### SOURCE MATERIAL
....

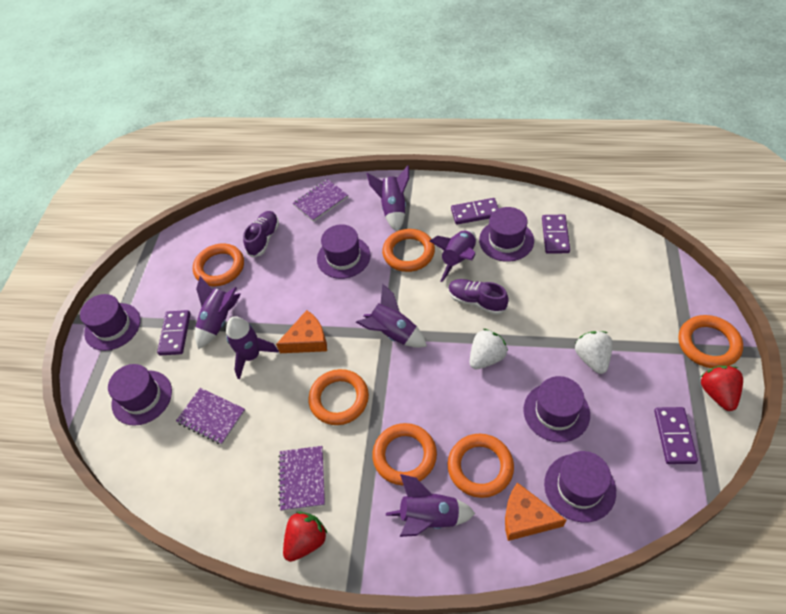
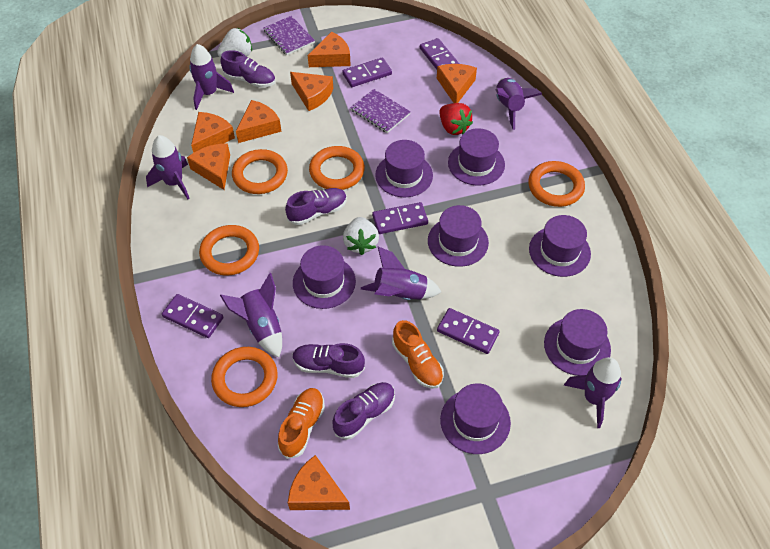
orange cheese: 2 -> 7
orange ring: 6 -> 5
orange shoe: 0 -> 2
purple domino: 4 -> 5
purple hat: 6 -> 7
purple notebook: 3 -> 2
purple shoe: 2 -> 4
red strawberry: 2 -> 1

....

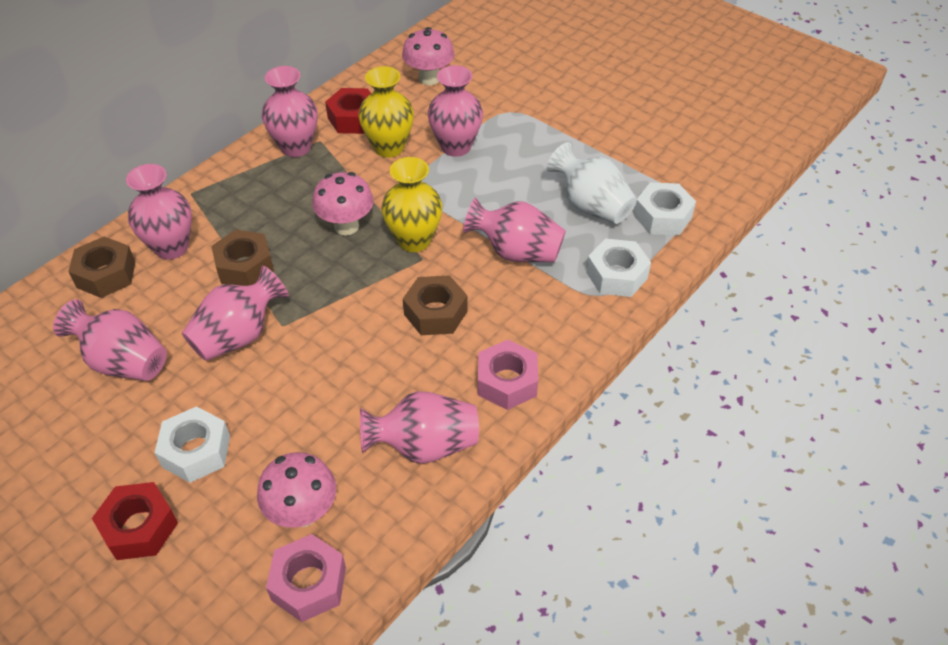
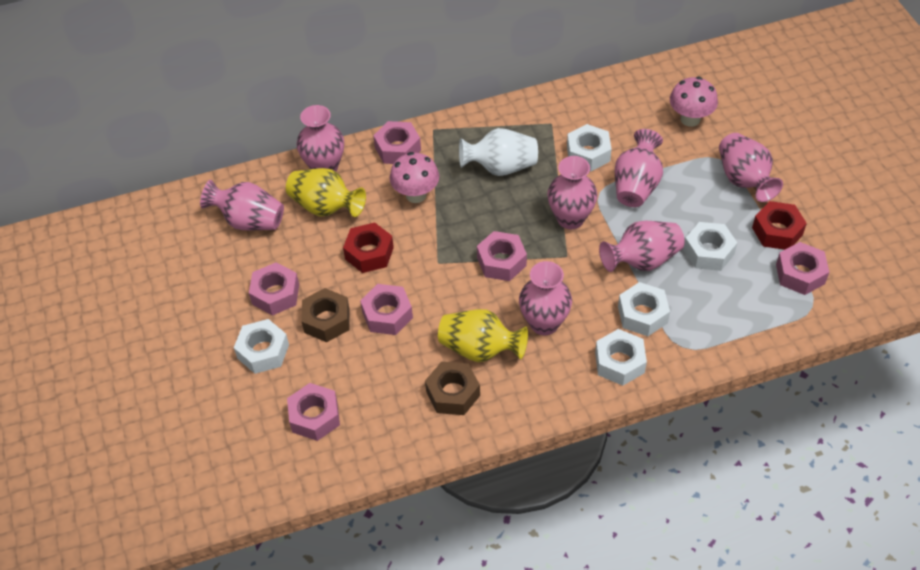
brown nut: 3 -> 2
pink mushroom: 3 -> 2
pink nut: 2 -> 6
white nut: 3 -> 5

....

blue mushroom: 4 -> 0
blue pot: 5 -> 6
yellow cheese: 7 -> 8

....

### AIM OF THE EXERCISE
Please state how many lines in the entries include the string "orange", giving no more than the number.

### TASK RESULT
3